WHAT TO DO:
The answer should consist of the full listing below, repeated exactly and free of pictures.

DATA RECORDS:
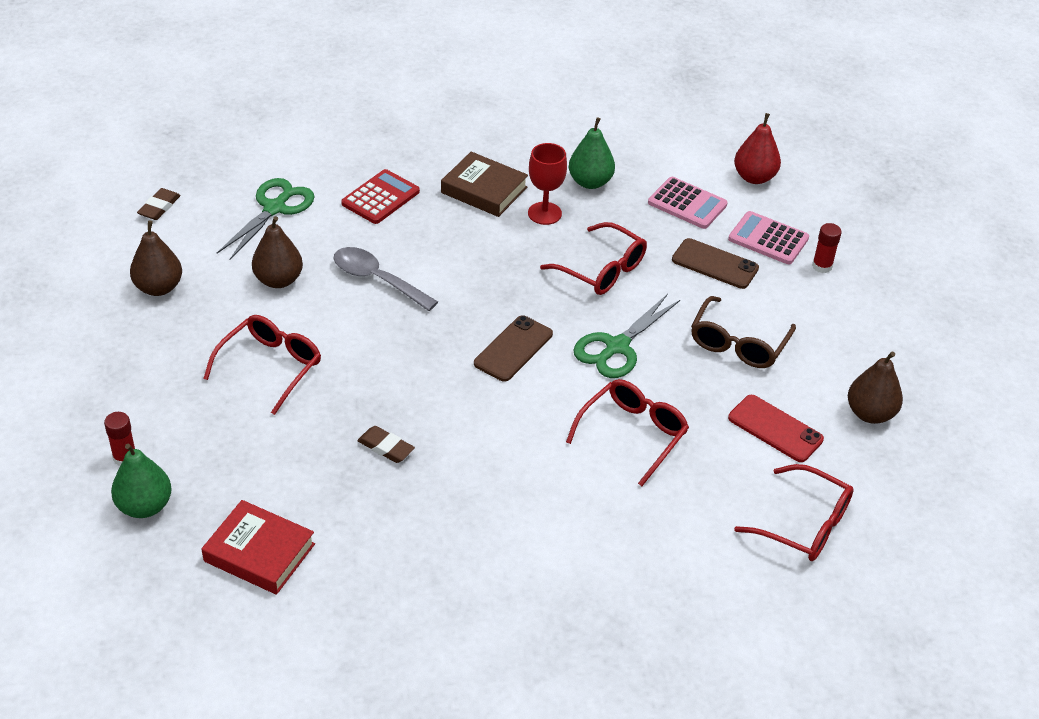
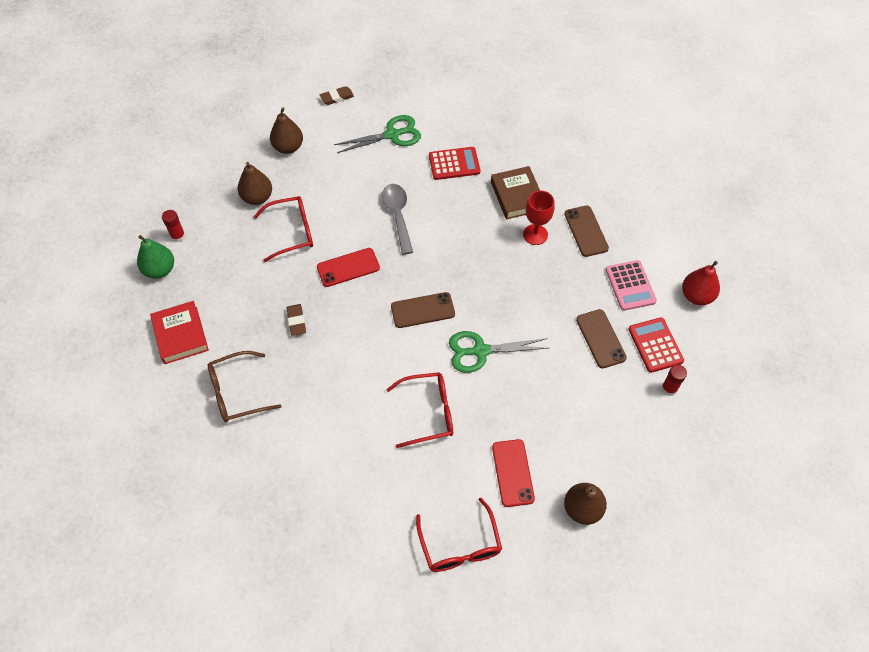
camera: 45 degrees right, 15 degrees up
brown pear [252,216,303,288] -> brown pear moved to [238,162,272,205]
red glasses [540,222,647,295] -> none
green pear [569,117,615,189] -> brown phone [565,205,609,257]
brown glasses [691,296,796,368] -> brown glasses moved to [208,351,281,422]
pink calculator [728,211,809,264] -> red calculator [628,317,684,373]
none -> red phone [317,248,380,287]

OUTPUT FOR THIS TASK:
camera: 45 degrees right, 15 degrees up
brown pear [252,216,303,288] -> brown pear moved to [238,162,272,205]
red glasses [540,222,647,295] -> none
green pear [569,117,615,189] -> brown phone [565,205,609,257]
brown glasses [691,296,796,368] -> brown glasses moved to [208,351,281,422]
pink calculator [728,211,809,264] -> red calculator [628,317,684,373]
none -> red phone [317,248,380,287]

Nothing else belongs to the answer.